§ TASK BRIEF: The required output consists solely of the lines from the line containing "U102: NOT 74LS04" through the end of the records, copied exactly.

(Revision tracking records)

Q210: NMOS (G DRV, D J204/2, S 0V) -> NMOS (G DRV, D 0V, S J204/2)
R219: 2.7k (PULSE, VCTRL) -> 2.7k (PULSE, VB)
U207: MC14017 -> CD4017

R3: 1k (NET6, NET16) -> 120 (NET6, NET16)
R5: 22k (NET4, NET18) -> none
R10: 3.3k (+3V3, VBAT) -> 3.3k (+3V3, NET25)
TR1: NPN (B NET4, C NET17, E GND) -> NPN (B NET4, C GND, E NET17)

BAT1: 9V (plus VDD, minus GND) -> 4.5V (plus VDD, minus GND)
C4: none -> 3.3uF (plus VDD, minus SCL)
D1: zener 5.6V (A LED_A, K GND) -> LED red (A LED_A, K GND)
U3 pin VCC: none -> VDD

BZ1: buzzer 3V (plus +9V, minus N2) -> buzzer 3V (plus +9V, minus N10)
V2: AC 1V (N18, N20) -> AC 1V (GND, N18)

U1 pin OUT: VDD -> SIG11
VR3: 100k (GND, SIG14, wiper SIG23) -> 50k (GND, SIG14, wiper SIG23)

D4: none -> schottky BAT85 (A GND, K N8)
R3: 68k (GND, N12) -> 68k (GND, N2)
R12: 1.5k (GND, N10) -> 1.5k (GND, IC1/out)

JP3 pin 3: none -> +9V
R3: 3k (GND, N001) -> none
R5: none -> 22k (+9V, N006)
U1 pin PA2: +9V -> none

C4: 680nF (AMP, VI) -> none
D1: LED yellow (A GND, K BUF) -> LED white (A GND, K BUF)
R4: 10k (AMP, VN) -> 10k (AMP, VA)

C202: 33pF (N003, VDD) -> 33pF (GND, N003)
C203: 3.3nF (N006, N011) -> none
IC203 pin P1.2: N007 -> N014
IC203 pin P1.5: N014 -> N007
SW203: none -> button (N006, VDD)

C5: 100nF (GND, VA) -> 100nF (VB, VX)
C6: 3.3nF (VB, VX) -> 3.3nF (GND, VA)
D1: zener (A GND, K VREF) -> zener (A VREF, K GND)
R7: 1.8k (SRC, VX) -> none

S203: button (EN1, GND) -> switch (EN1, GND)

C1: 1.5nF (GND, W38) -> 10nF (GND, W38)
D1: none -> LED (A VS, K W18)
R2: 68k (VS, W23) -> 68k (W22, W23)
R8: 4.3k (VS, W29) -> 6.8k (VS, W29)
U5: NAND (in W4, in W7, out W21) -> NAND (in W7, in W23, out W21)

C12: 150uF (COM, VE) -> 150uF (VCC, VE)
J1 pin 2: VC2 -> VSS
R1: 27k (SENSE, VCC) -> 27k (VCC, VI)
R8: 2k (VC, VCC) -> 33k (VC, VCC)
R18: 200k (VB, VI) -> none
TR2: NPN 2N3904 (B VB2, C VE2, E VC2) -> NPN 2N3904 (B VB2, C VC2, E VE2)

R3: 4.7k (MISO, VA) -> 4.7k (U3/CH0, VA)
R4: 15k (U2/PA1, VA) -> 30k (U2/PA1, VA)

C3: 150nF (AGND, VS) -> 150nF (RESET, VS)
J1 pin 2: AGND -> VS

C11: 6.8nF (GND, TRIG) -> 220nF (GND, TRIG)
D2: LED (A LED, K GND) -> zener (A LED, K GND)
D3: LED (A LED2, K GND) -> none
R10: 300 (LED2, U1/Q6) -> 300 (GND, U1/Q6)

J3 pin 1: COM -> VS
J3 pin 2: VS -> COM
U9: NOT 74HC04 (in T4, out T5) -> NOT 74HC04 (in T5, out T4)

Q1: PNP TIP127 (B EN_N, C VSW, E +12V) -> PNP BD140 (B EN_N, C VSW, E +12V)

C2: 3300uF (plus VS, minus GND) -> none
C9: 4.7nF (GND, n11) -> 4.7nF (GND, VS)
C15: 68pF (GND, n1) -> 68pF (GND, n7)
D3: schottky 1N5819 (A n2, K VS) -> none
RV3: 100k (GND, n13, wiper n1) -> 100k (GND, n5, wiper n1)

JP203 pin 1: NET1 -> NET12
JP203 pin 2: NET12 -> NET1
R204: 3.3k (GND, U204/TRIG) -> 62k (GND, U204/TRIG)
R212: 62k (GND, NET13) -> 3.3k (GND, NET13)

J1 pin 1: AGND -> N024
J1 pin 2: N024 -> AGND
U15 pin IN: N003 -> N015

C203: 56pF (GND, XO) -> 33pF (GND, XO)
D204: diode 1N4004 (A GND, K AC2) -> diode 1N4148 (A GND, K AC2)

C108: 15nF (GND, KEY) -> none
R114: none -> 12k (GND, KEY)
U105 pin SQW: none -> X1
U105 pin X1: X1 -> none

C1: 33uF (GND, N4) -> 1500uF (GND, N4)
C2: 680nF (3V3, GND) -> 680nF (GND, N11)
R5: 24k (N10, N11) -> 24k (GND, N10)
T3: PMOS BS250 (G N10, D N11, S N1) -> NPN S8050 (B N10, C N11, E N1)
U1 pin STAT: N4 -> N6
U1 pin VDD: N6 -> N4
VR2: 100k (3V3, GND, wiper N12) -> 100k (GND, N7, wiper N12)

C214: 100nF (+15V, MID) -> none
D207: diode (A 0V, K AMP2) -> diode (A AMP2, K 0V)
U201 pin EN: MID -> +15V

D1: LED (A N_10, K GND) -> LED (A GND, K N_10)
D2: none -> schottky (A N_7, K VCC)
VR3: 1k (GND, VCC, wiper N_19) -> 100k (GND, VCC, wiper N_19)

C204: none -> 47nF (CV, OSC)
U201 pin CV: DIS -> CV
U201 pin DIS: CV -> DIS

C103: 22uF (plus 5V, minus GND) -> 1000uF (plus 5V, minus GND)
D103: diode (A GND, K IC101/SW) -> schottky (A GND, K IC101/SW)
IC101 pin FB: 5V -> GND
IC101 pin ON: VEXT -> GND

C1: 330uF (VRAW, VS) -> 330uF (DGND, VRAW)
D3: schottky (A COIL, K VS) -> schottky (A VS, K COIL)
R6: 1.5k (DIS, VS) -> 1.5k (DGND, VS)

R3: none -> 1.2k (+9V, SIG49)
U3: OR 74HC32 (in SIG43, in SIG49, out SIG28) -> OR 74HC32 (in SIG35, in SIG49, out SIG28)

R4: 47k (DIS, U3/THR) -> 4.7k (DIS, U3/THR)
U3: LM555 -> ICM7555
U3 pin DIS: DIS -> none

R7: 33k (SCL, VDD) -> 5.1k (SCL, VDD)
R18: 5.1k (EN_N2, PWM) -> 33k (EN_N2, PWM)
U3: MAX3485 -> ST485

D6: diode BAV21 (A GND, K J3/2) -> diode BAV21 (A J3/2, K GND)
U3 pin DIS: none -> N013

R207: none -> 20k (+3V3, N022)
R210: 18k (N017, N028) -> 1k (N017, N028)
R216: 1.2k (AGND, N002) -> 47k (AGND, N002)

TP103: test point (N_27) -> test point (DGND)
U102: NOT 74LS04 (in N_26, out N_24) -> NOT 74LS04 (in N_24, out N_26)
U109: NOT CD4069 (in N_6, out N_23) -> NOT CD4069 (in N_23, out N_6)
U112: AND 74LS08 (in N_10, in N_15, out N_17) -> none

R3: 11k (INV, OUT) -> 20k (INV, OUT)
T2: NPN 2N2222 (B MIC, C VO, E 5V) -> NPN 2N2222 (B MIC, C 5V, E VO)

§ SOLUTION FOR THIS TASK:
U102: NOT 74LS04 (in N_26, out N_24) -> NOT 74LS04 (in N_24, out N_26)
U109: NOT CD4069 (in N_6, out N_23) -> NOT CD4069 (in N_23, out N_6)
U112: AND 74LS08 (in N_10, in N_15, out N_17) -> none

R3: 11k (INV, OUT) -> 20k (INV, OUT)
T2: NPN 2N2222 (B MIC, C VO, E 5V) -> NPN 2N2222 (B MIC, C 5V, E VO)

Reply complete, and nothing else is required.